Work to be completed:
Every line of the data below that holds the string "turned" needs to be reported.
-.-.-
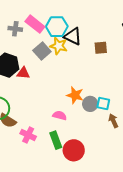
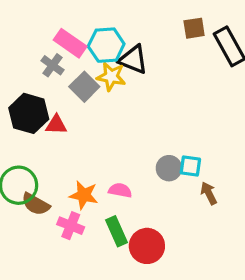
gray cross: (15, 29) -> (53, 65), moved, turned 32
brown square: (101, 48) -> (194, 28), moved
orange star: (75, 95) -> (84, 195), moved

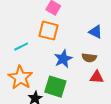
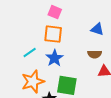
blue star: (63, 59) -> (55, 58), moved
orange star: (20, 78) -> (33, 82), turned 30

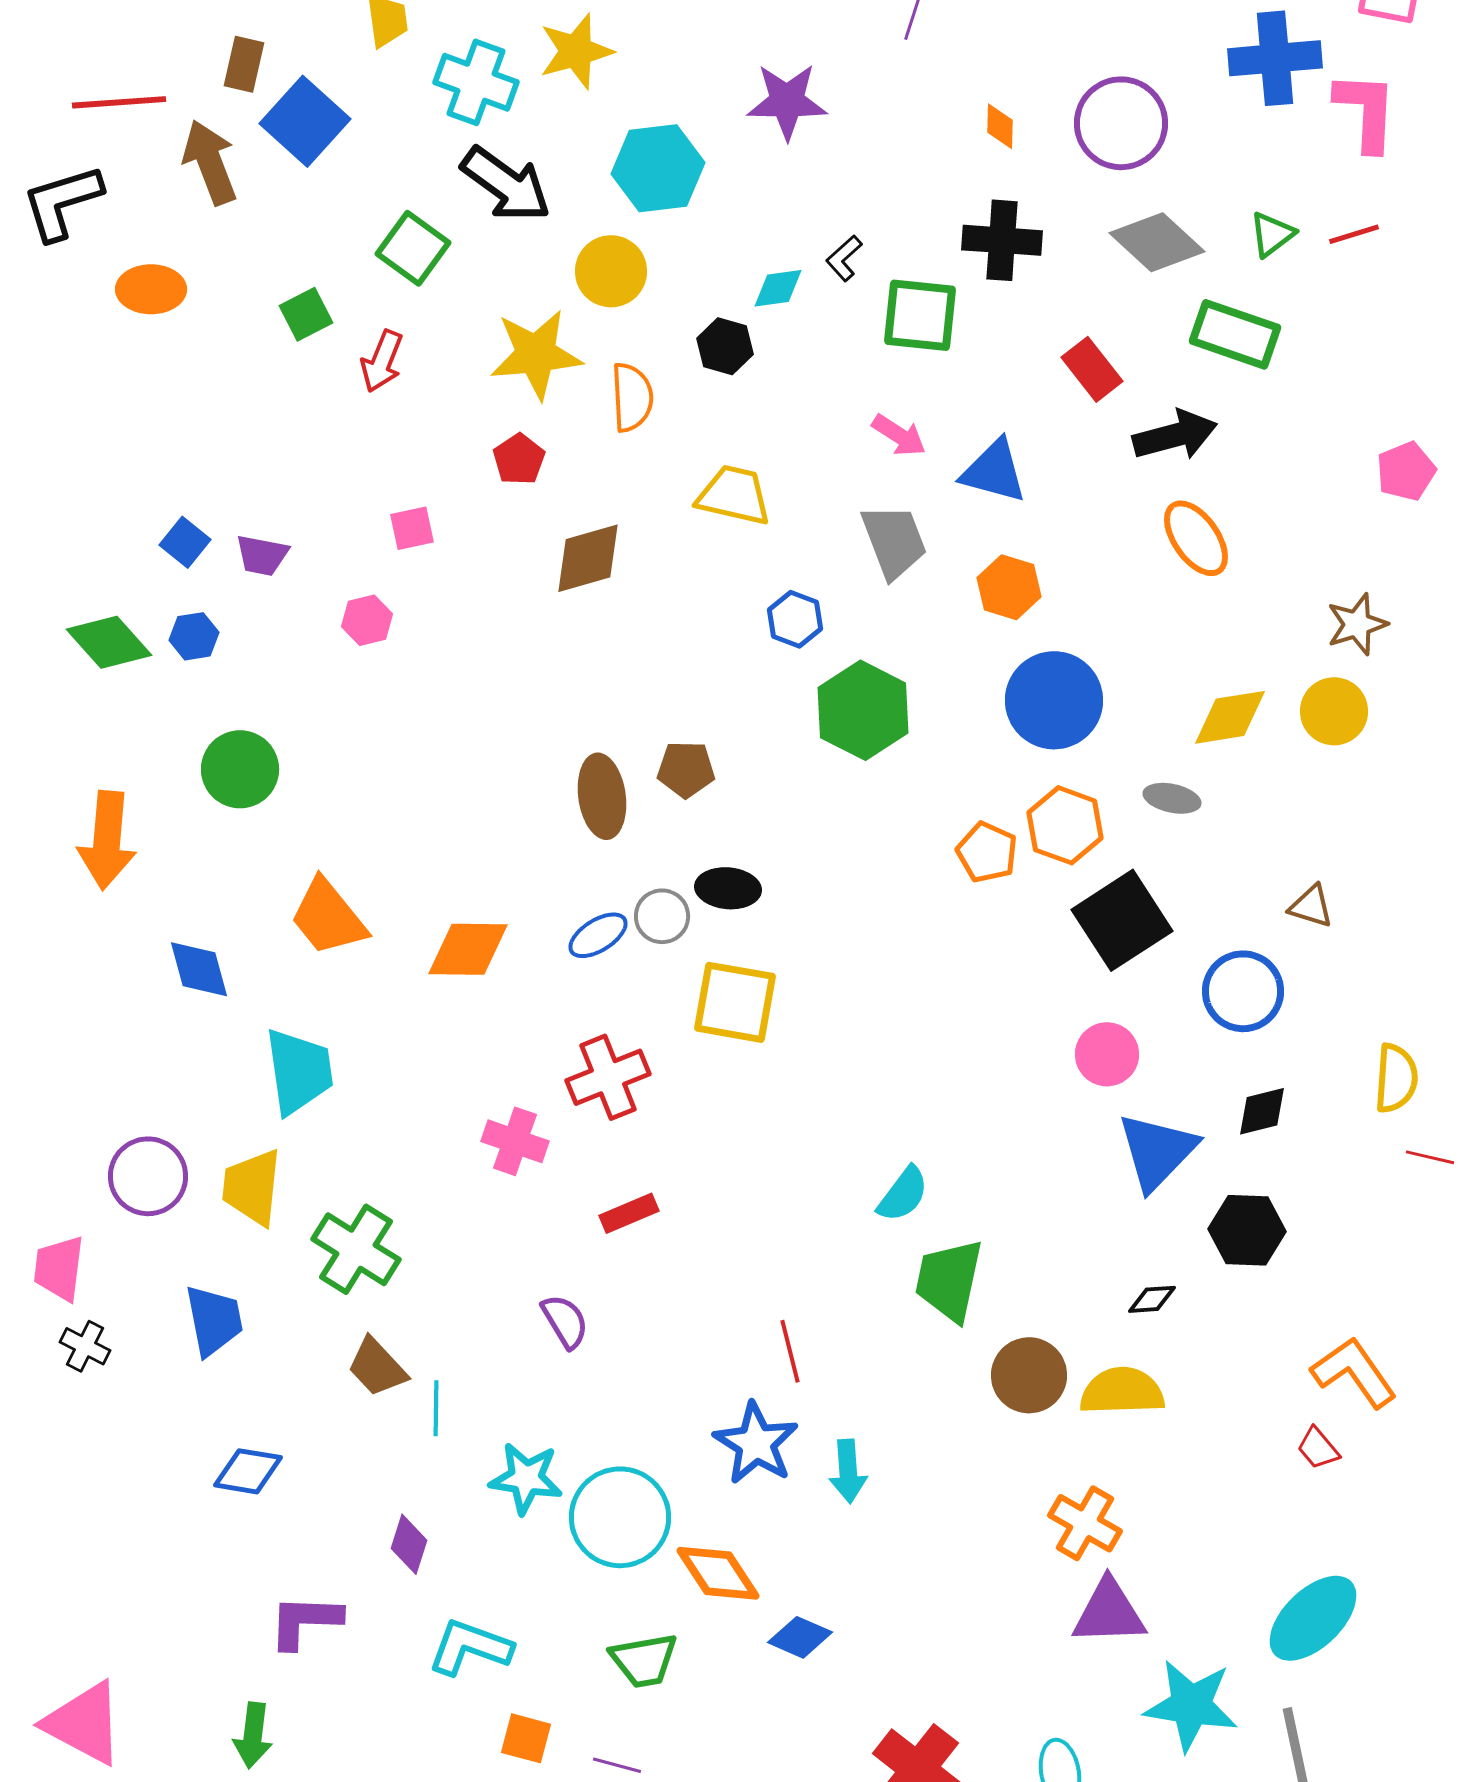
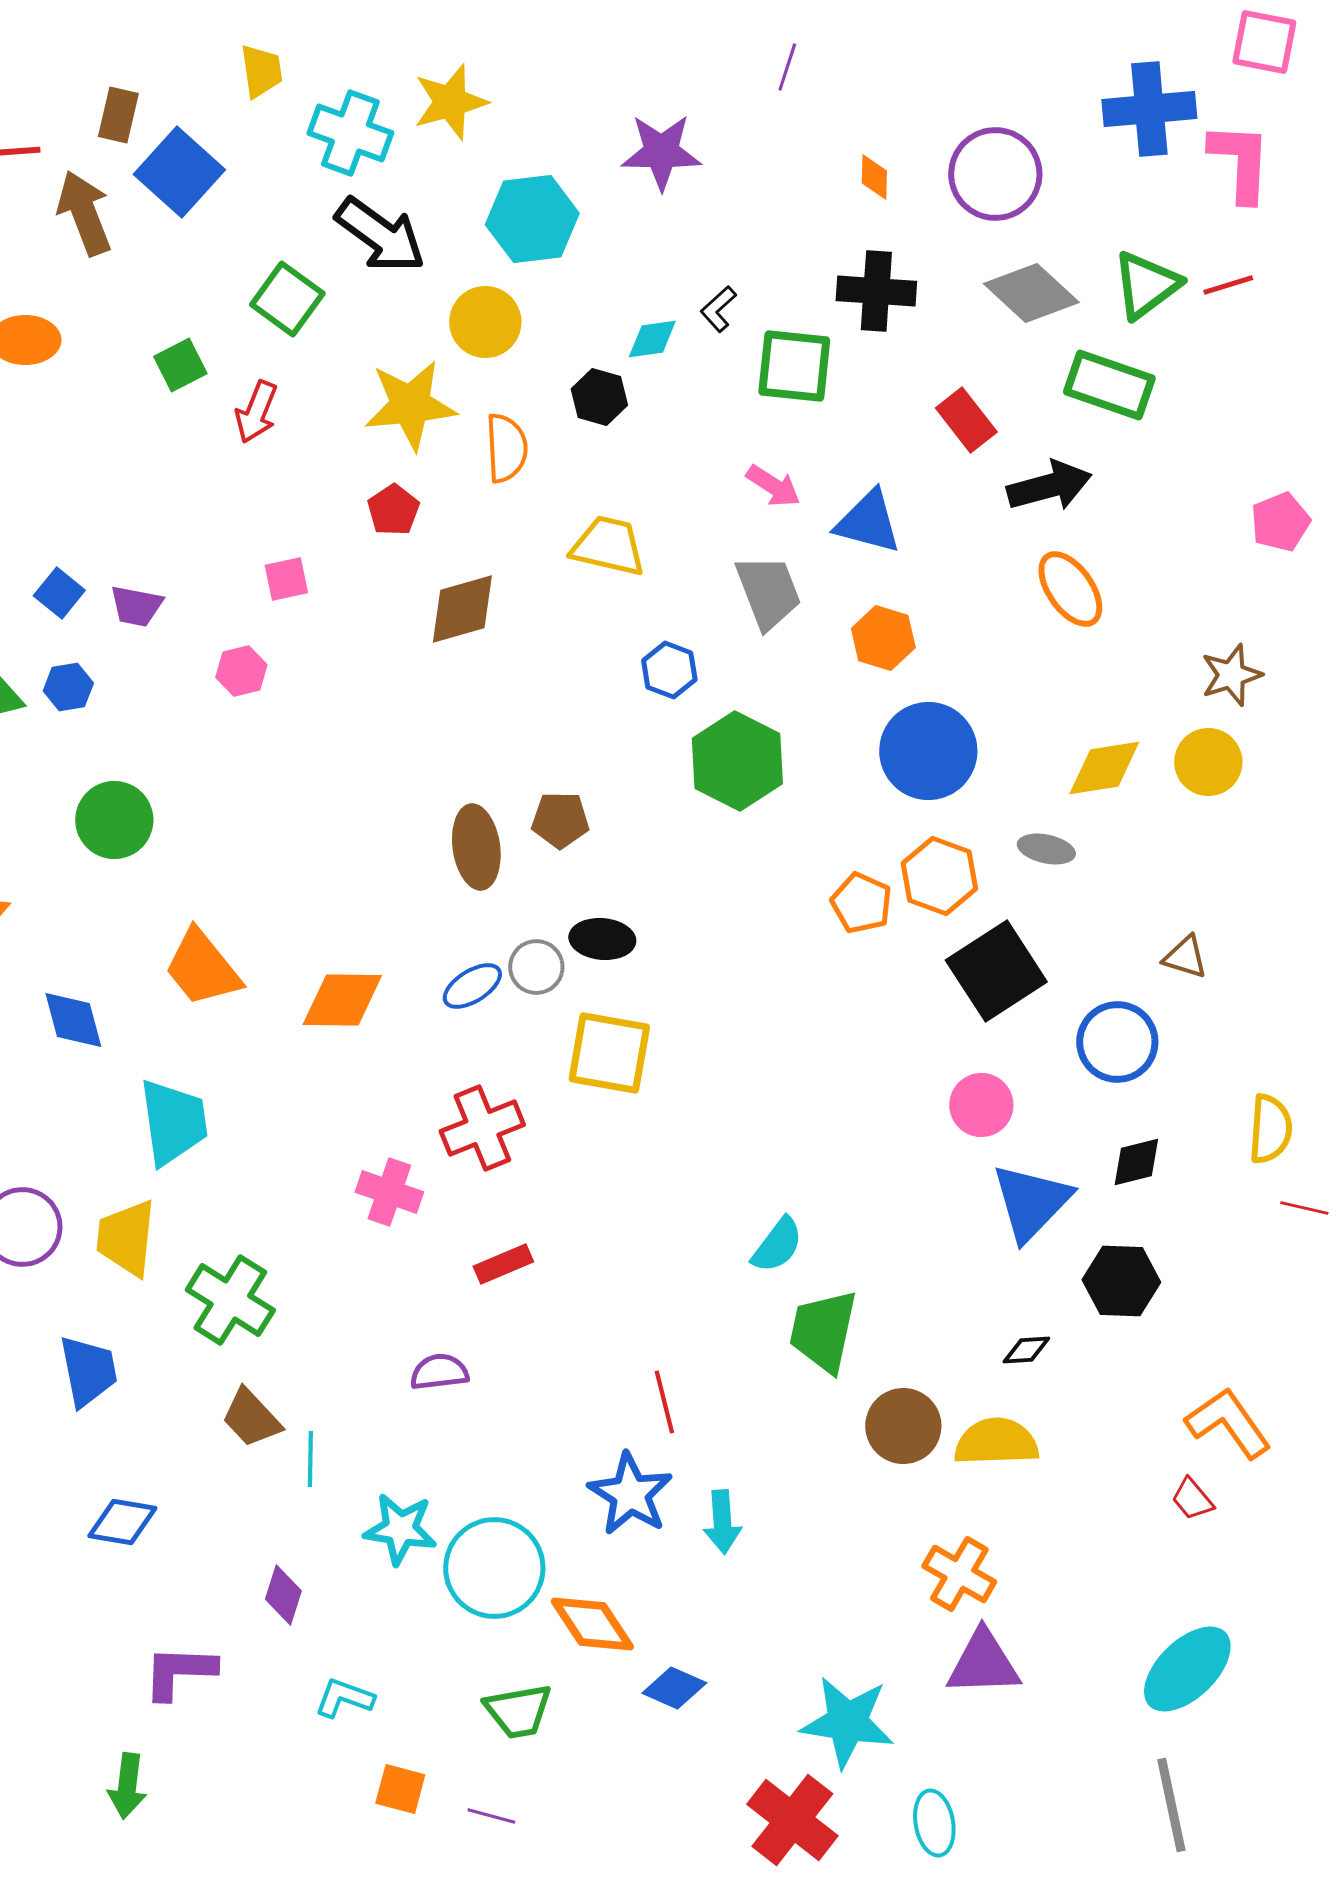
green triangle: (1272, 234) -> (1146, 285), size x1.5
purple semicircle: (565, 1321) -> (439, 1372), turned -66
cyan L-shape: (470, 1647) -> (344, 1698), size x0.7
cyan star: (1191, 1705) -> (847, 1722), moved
-.-.-
Written solution:
gray cross: (15, 29) -> (53, 65), moved, turned 32
orange star: (20, 78) -> (33, 82), turned 30
purple semicircle: (565, 1321) -> (439, 1372), turned -66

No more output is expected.